- [What is expected]:
From the line containing "yellow spinning top [641,310,693,362]" to the last line of the records, please reproduce every line exactly and nothing more.

- [Extracted data]:

——————

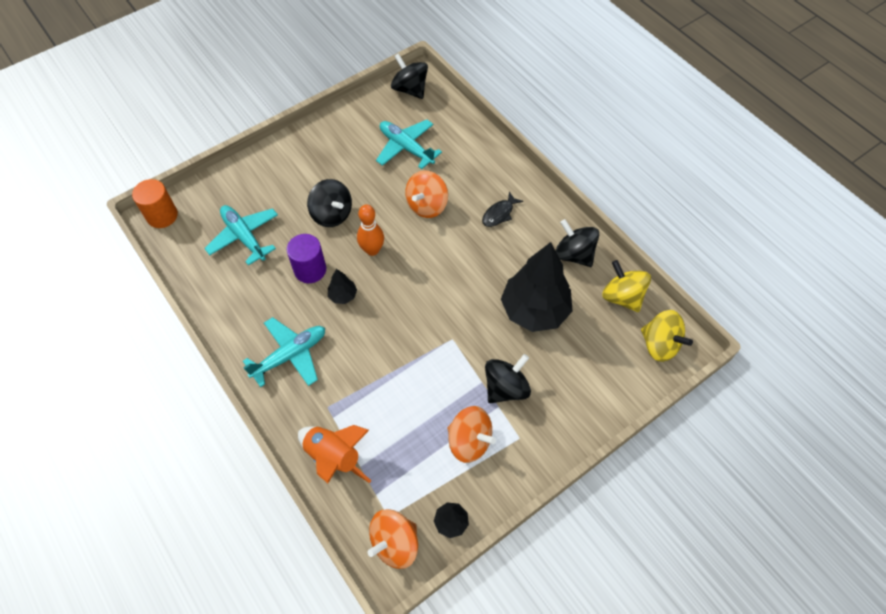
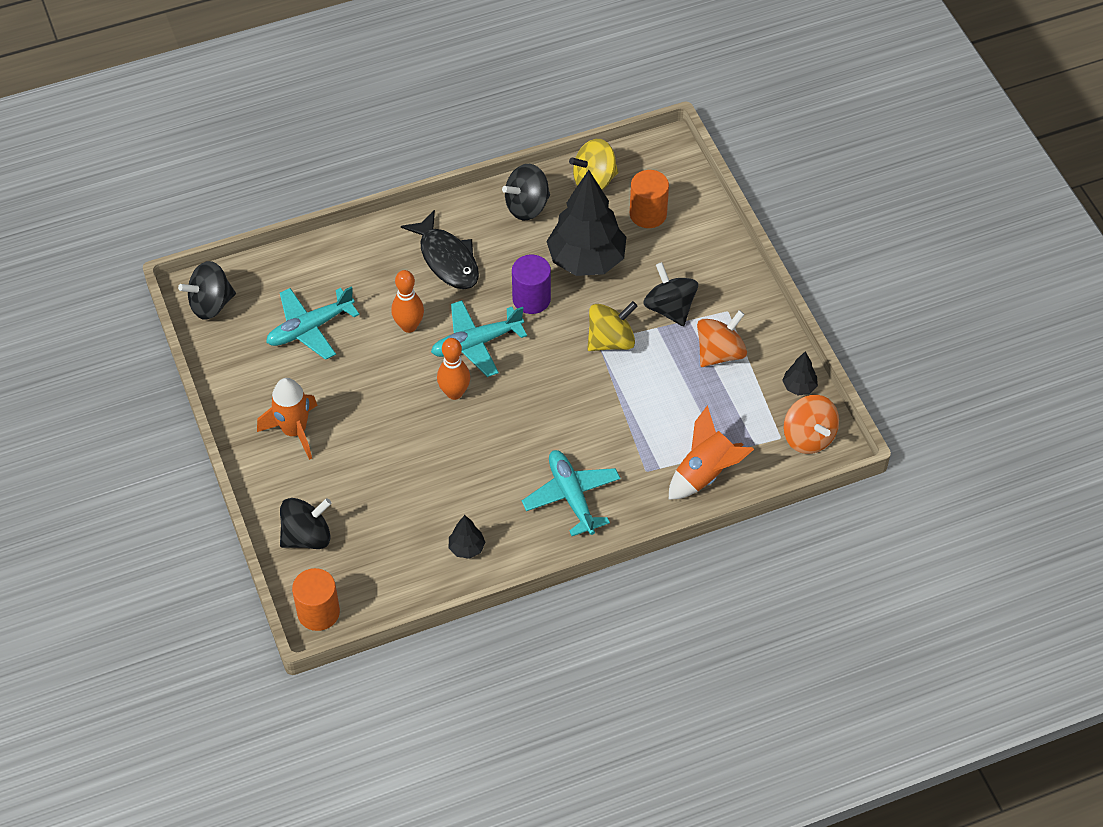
camera: 75 degrees left, 5 degrees down
turquoise plane [204,205,278,265] -> turquoise plane moved to [431,300,527,377]
purple cylinder [287,234,326,283] -> purple cylinder moved to [512,255,551,314]
black spinning top [307,179,352,227] -> black spinning top moved to [280,498,332,549]
black tree [328,269,357,304] -> black tree moved to [449,515,485,559]
orange spinning top [405,170,448,218] -> orange bowling pin [391,270,424,333]
black fish [482,191,523,227] -> black fish [401,210,479,289], size x1.75
yellow spinning top [641,310,693,362] -> yellow spinning top moved to [587,301,637,351]
none -> orange rocket [257,378,317,460]
none -> orange cylinder [630,170,669,228]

——————

- [Answer to the exercise]:
yellow spinning top [641,310,693,362] -> yellow spinning top moved to [587,301,637,351]
none -> orange rocket [257,378,317,460]
none -> orange cylinder [630,170,669,228]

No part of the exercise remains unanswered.